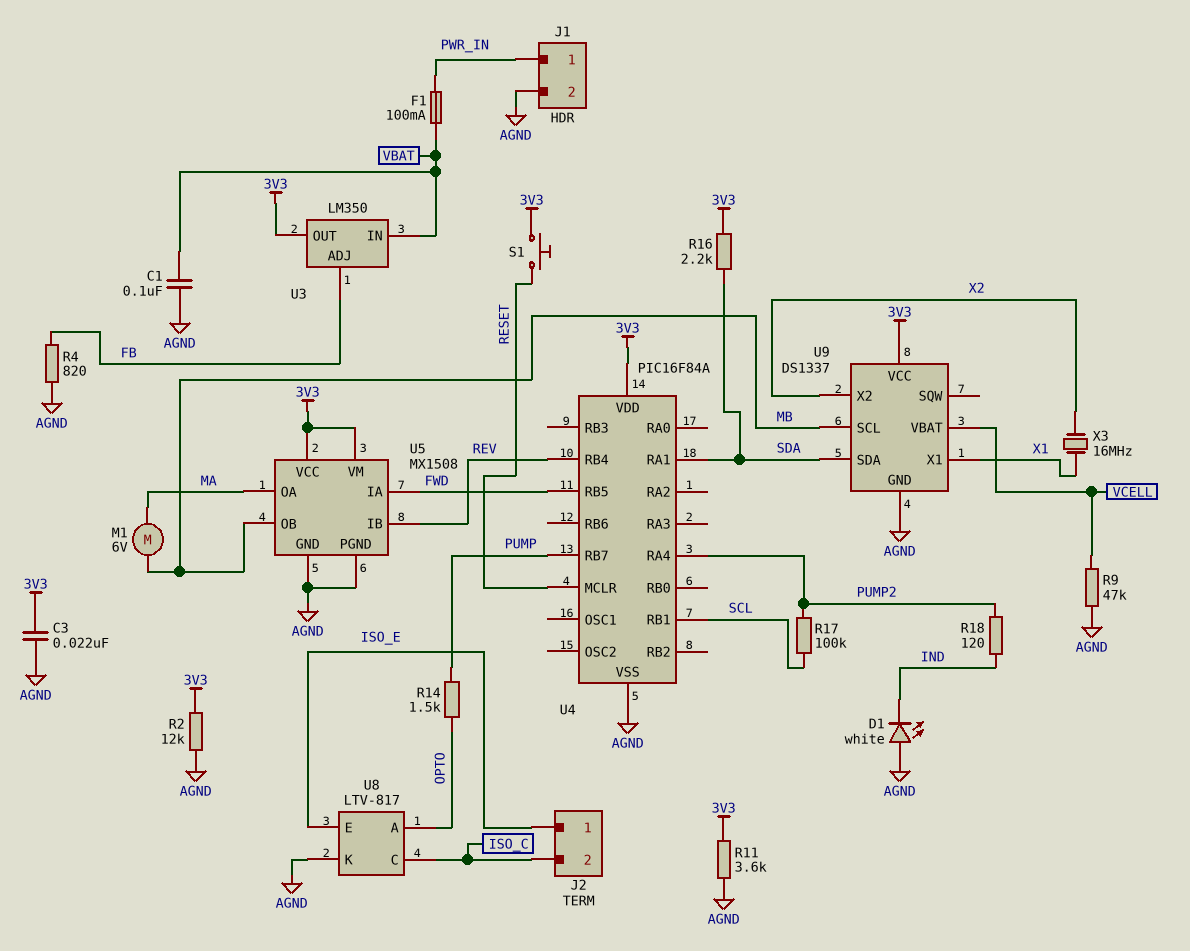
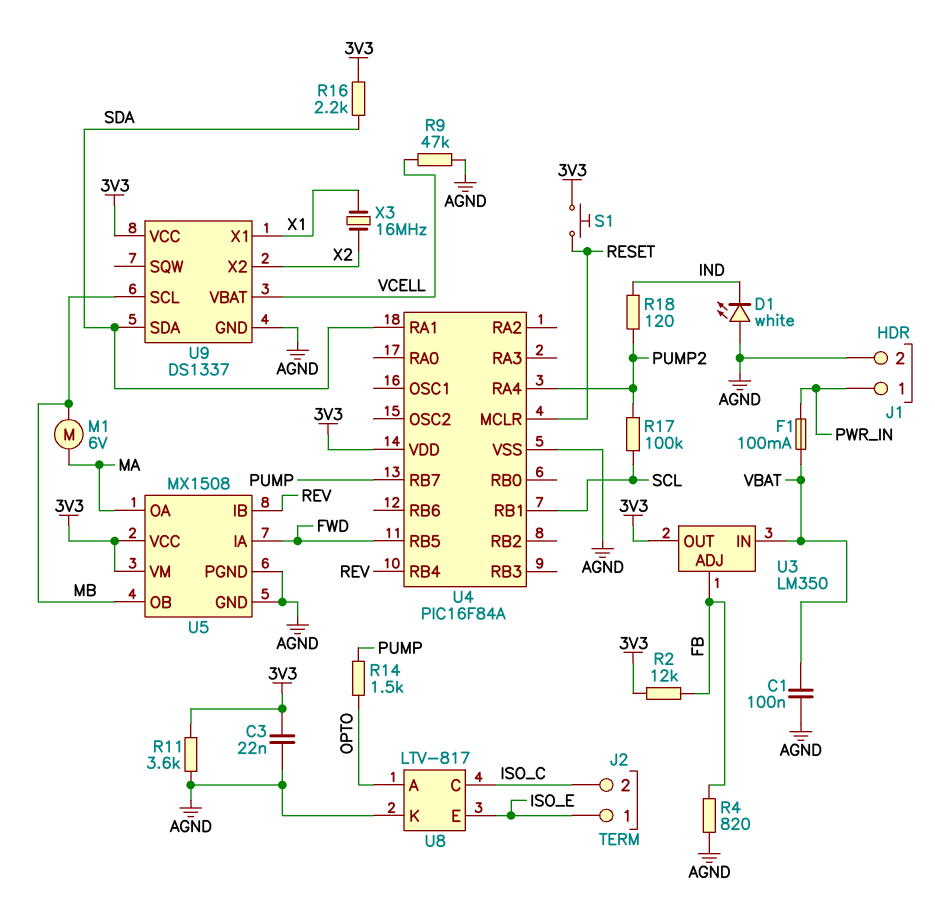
R2: 12k (3V3, AGND) -> 12k (3V3, FB)

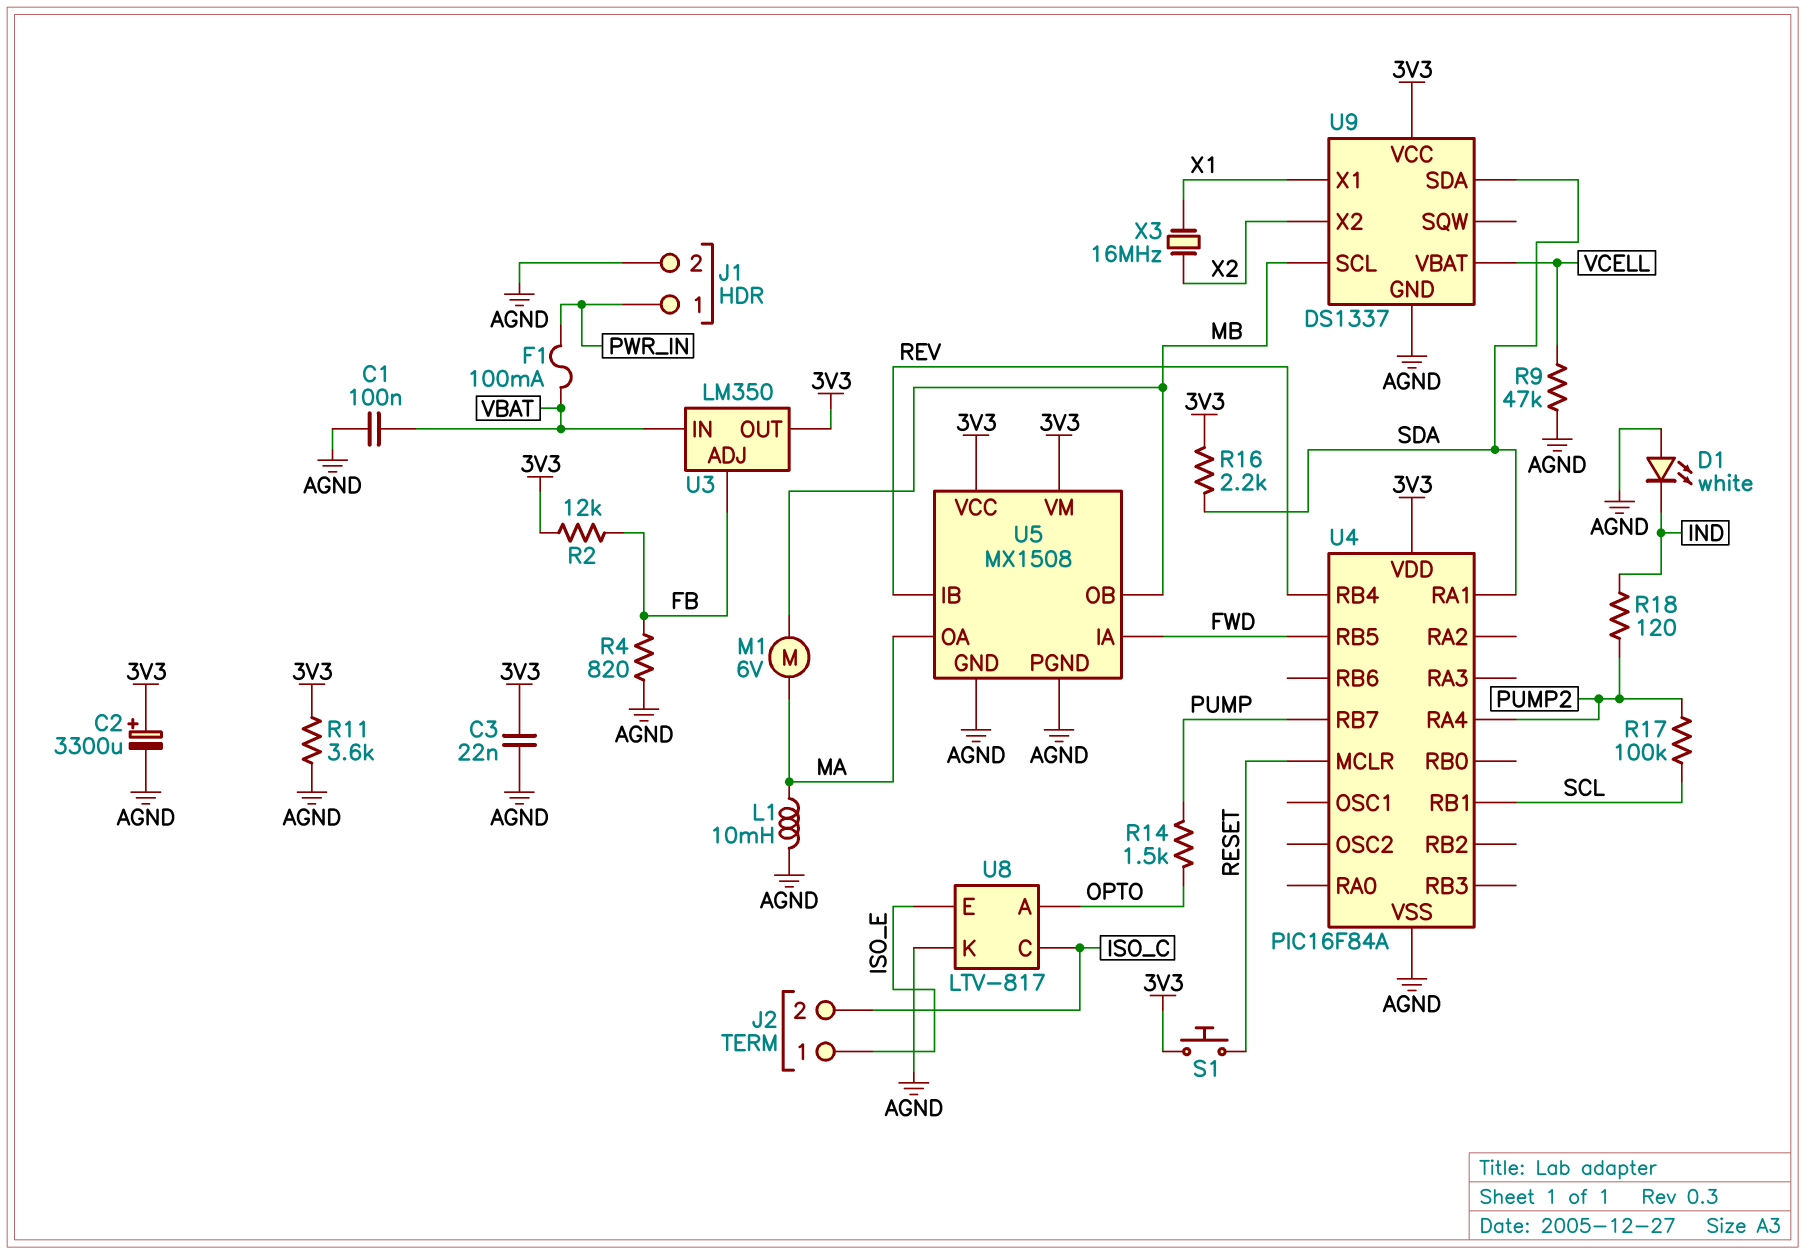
C2: none -> 3300uF (plus 3V3, minus AGND)
L1: none -> 10mH (AGND, MA)

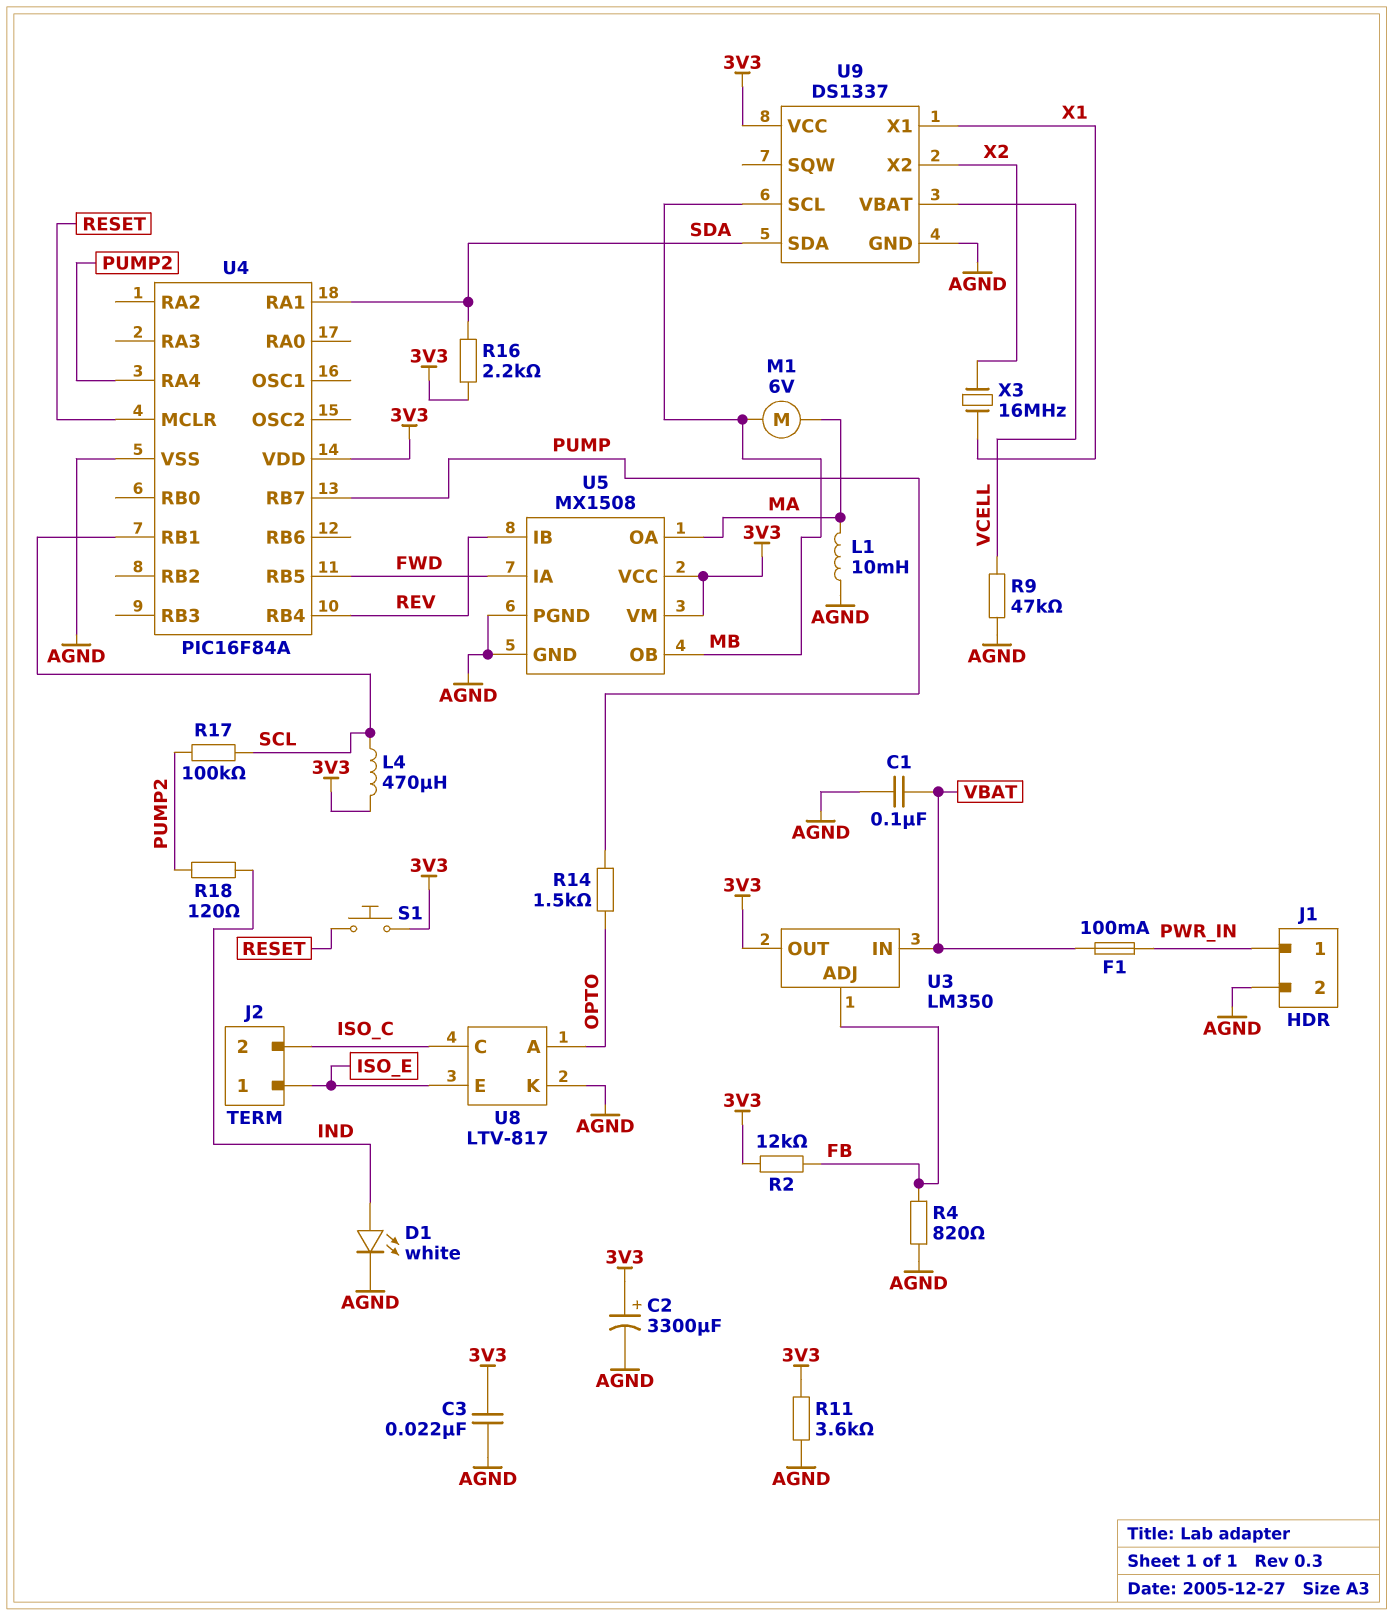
D1: LED white (A AGND, K IND) -> LED white (A IND, K AGND)
L4: none -> 470uH (3V3, SCL)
________________________
**Task to carry out**
All lines from the one containing "D1: LED white" to the last line of the material above must be copied exactly, and only those.

**Answer box**
D1: LED white (A AGND, K IND) -> LED white (A IND, K AGND)
L4: none -> 470uH (3V3, SCL)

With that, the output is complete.